Exercise data Start Marker

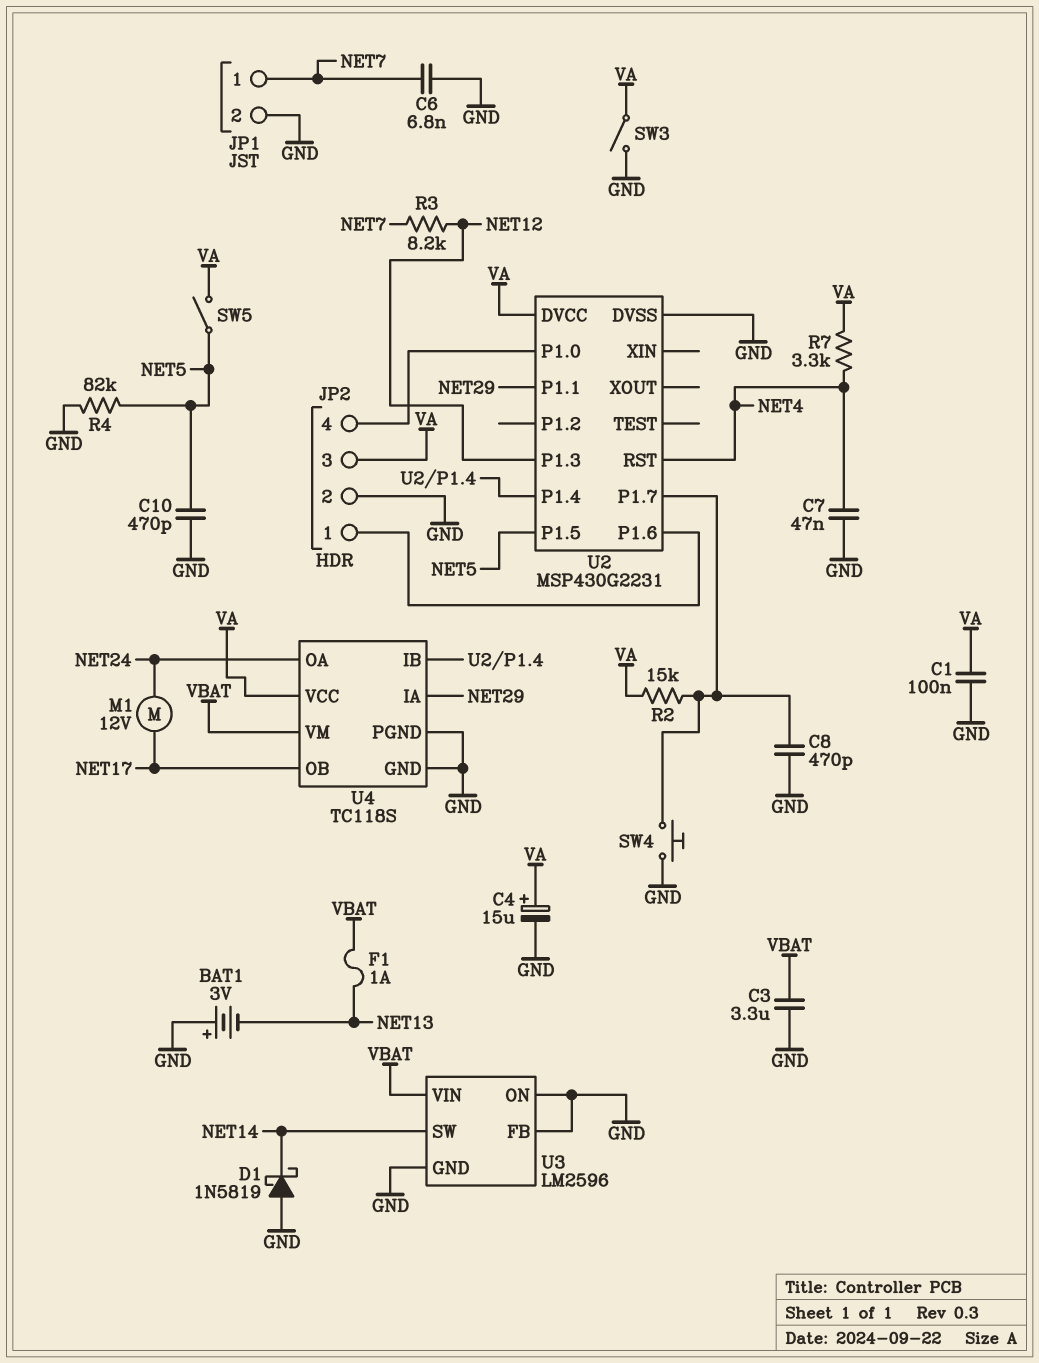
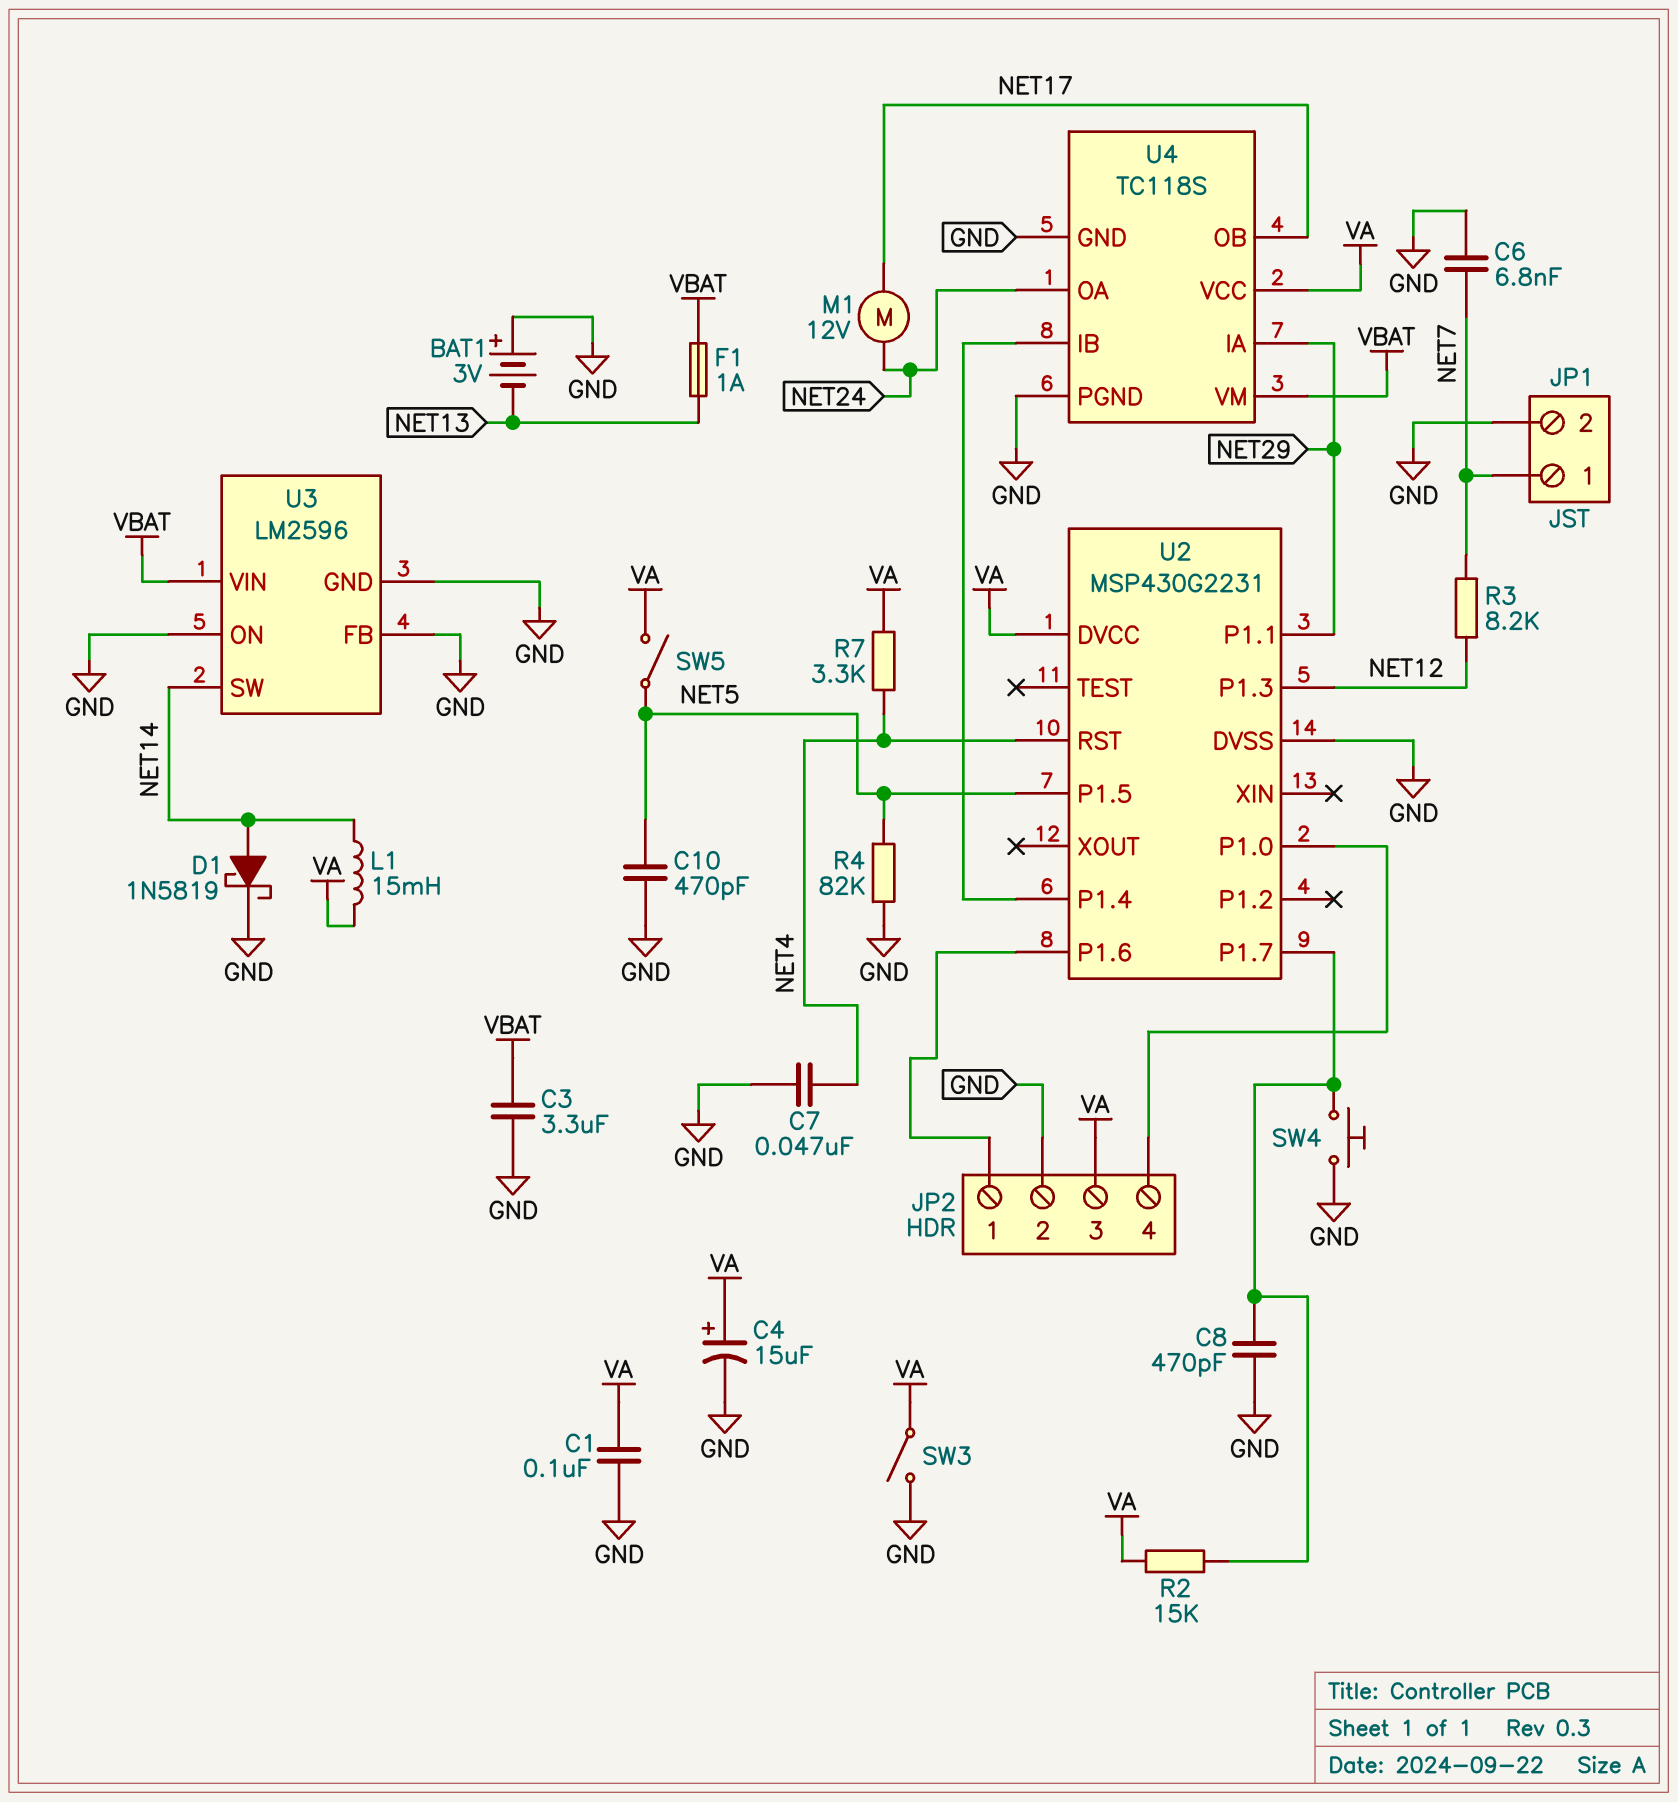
D1: schottky 1N5819 (A GND, K NET14) -> schottky 1N5819 (A NET14, K GND)
L1: none -> 15mH (NET14, VA)

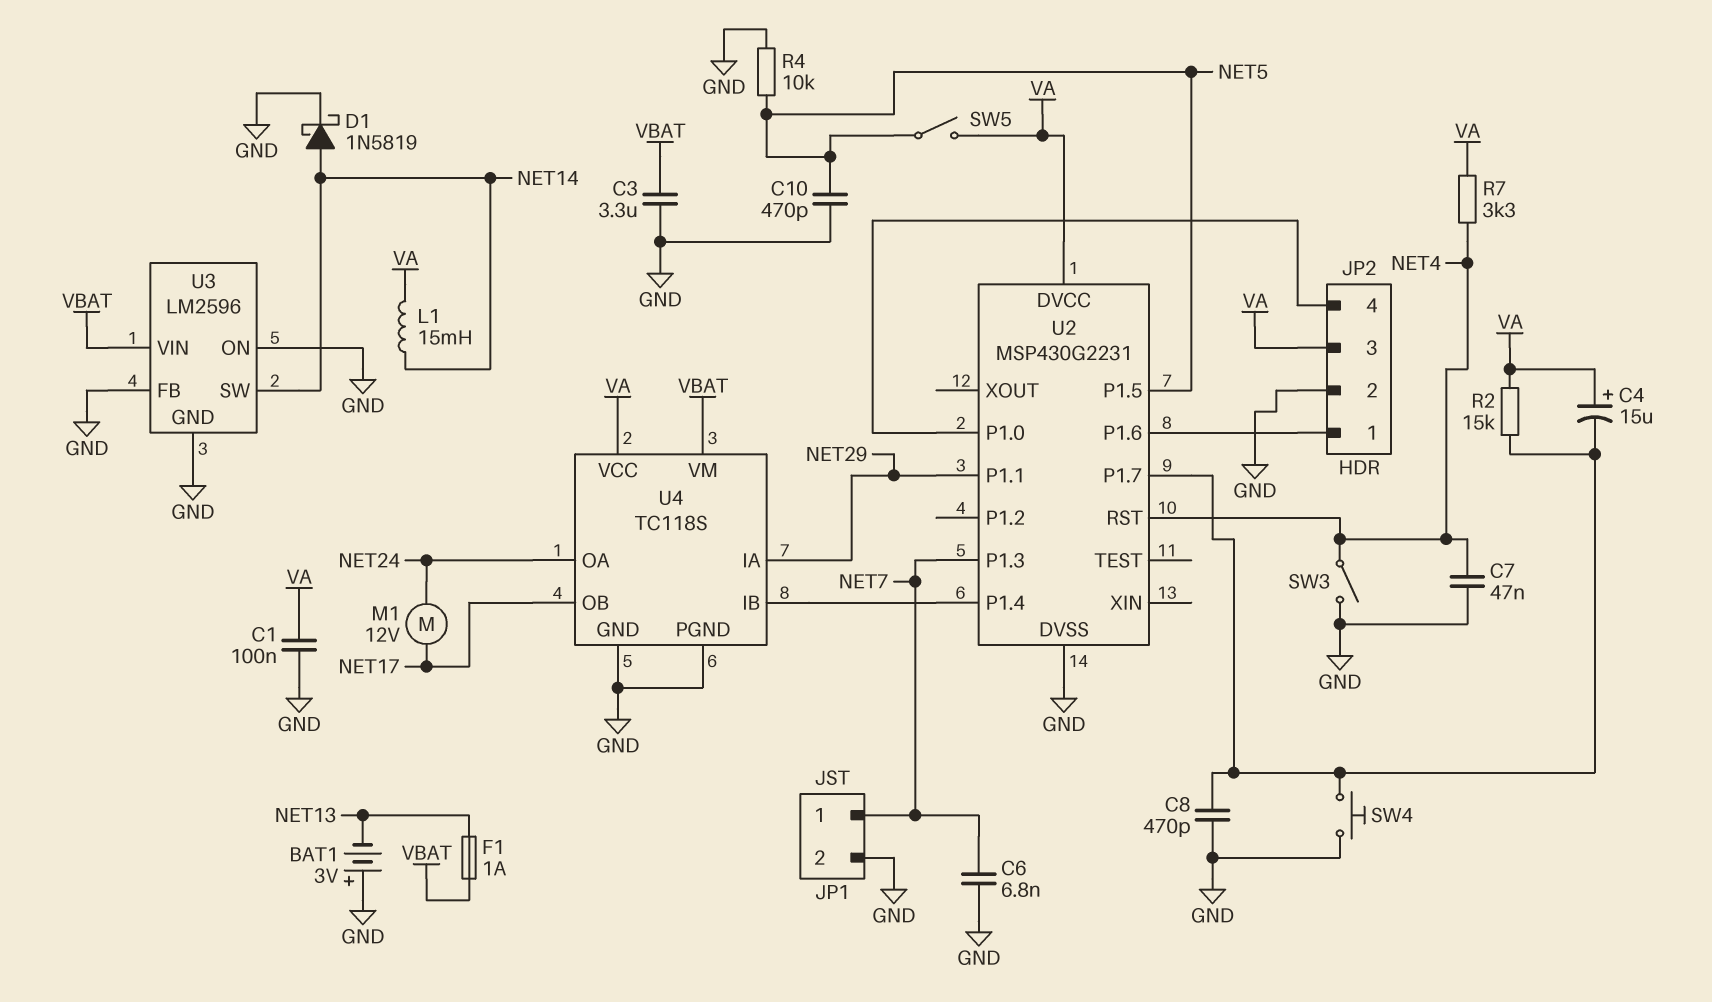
C4: 15uF (plus VA, minus GND) -> 15uF (plus VA, minus U2/P1.7)
R3: 8.2k (NET7, NET12) -> none
R4: 82k (GND, NET5) -> 10k (GND, NET5)
SW3: switch (GND, VA) -> switch (GND, NET4)
U2 pin P1.3: NET12 -> NET7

Exercise data End Marker

* [Problem]: Track down all lines above with the string "none" and copy them.

* [Task output]:
L1: none -> 15mH (NET14, VA)
R3: 8.2k (NET7, NET12) -> none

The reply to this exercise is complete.